About this exercise -
Locate each line below that includes "black" and reproduce it.
%%
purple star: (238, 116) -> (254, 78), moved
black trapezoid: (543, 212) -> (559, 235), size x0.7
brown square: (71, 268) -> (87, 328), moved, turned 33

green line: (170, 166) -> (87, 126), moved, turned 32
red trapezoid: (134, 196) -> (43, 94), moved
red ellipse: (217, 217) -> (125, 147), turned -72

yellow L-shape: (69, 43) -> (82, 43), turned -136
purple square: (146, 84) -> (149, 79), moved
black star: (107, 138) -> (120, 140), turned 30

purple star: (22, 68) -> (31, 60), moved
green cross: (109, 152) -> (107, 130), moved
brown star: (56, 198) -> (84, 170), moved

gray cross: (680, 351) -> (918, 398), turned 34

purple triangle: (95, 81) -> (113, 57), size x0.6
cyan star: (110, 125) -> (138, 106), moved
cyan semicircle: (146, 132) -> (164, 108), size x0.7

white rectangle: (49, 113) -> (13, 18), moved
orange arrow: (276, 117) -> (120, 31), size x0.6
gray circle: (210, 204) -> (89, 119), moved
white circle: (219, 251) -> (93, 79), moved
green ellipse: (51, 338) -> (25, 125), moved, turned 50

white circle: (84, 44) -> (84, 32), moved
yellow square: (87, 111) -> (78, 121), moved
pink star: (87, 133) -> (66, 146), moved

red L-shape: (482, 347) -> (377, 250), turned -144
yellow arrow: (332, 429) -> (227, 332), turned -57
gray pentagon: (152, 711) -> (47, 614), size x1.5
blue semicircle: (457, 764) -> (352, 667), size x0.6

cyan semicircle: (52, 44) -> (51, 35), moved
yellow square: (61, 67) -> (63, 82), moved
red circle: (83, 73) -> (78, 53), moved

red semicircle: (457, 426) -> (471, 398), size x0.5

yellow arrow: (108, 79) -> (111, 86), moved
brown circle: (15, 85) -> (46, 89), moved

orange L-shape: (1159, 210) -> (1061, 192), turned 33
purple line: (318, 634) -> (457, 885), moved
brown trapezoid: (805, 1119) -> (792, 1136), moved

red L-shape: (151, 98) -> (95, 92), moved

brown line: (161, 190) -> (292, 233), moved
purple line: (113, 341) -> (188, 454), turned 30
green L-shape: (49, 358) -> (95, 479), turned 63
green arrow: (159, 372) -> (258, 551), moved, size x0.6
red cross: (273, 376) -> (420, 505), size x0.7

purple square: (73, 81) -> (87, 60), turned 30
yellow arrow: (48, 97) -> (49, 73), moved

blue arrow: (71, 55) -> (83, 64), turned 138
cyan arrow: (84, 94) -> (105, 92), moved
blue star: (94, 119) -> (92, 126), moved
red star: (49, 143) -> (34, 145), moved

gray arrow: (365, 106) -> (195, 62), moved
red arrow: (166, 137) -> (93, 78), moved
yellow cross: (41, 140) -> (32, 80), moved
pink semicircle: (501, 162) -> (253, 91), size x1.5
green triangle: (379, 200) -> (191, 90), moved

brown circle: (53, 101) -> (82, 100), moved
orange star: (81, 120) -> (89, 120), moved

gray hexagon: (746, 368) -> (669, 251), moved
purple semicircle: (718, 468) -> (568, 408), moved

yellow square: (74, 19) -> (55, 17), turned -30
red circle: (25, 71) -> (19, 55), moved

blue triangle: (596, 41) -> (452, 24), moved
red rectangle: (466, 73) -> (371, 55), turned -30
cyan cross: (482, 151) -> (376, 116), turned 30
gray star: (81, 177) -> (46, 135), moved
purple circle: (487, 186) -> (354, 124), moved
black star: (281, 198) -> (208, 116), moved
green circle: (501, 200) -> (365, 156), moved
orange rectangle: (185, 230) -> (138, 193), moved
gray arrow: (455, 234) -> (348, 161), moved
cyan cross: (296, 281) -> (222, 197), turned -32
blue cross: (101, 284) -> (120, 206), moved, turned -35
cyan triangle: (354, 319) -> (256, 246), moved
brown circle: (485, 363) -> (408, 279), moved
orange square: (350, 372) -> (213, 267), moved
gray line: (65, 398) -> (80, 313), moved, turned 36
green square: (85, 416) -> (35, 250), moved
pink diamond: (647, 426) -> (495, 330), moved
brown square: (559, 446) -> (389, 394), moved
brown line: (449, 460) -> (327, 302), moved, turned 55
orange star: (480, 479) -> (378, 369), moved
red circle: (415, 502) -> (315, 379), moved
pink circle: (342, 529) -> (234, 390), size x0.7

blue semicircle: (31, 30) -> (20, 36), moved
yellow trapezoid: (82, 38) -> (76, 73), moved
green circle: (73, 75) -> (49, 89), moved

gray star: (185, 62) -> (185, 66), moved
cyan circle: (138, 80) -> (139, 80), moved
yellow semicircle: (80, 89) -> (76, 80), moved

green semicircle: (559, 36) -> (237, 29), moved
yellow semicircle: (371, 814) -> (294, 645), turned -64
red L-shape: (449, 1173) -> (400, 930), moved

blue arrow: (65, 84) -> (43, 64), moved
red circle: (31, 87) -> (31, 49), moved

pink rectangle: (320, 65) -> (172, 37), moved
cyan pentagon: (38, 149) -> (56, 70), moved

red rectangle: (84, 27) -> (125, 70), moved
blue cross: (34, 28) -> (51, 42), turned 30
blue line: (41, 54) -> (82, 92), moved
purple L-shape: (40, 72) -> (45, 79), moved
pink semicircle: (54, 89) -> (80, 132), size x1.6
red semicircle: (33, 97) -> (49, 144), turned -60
%%
Solution -
black trapezoid: (543, 212) -> (559, 235), size x0.7
black star: (107, 138) -> (120, 140), turned 30
black star: (281, 198) -> (208, 116), moved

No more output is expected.